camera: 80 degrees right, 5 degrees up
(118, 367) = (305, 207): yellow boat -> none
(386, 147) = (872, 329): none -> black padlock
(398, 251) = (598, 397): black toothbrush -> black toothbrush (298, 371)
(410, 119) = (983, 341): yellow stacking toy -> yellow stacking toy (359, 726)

...

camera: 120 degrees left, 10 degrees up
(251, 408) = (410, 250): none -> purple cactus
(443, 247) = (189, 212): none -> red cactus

---

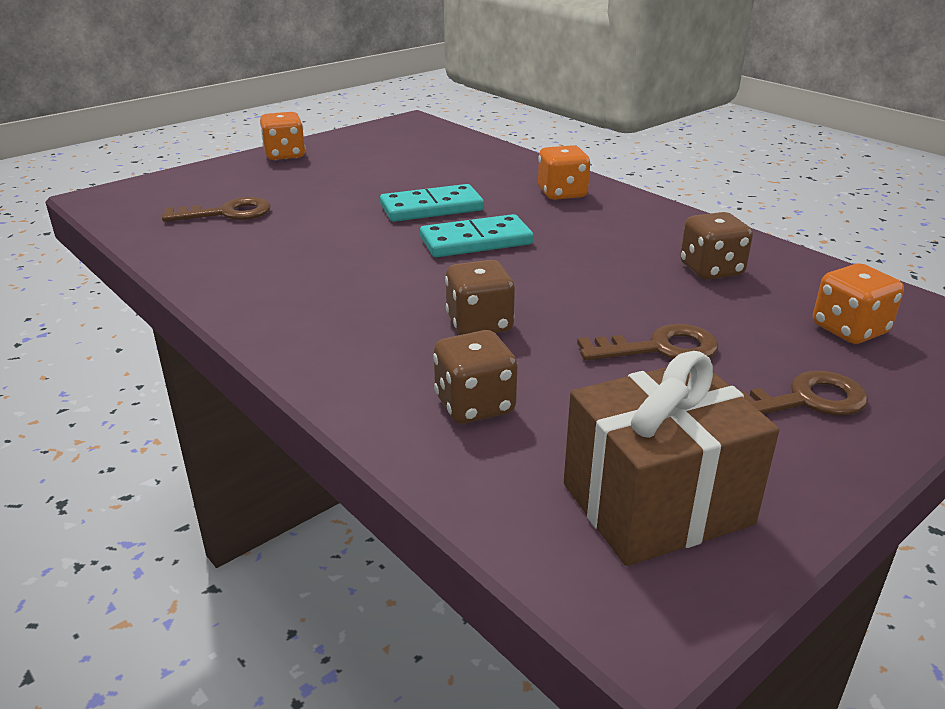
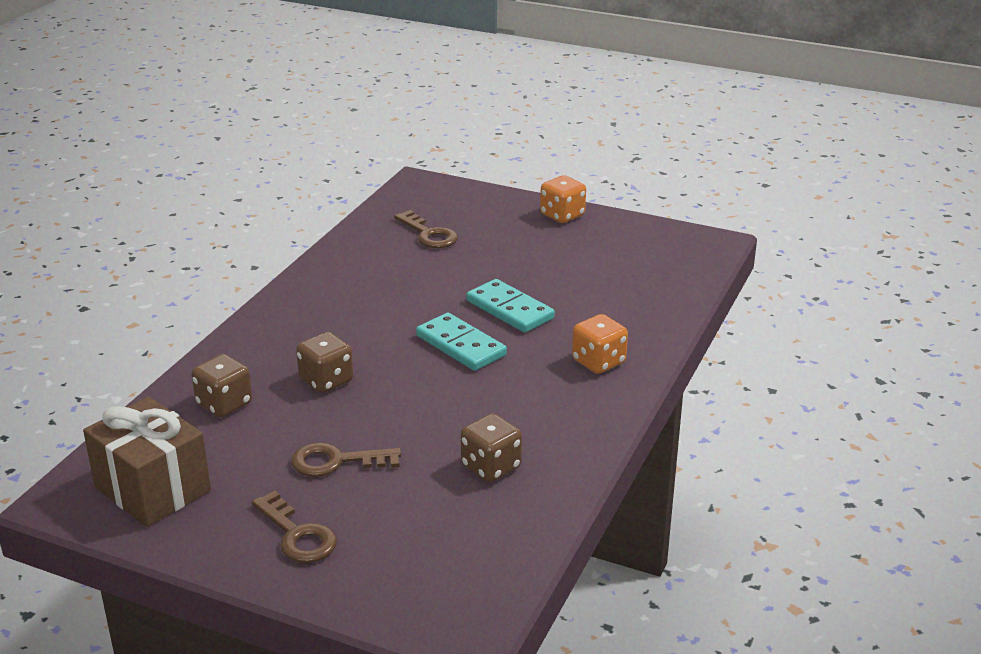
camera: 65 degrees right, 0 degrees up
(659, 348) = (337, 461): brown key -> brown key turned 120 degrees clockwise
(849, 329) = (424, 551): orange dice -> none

TASK STATEMENT:
Take the records above and return, word for word, only the lines that fall from the line with "camera: 80 degrees right, 5 degrees up" to the line with "(410, 119) = (983, 341): yellow", both of them included.

RESULT OF THIS EXERCISE:
camera: 80 degrees right, 5 degrees up
(118, 367) = (305, 207): yellow boat -> none
(386, 147) = (872, 329): none -> black padlock
(398, 251) = (598, 397): black toothbrush -> black toothbrush (298, 371)
(410, 119) = (983, 341): yellow stacking toy -> yellow stacking toy (359, 726)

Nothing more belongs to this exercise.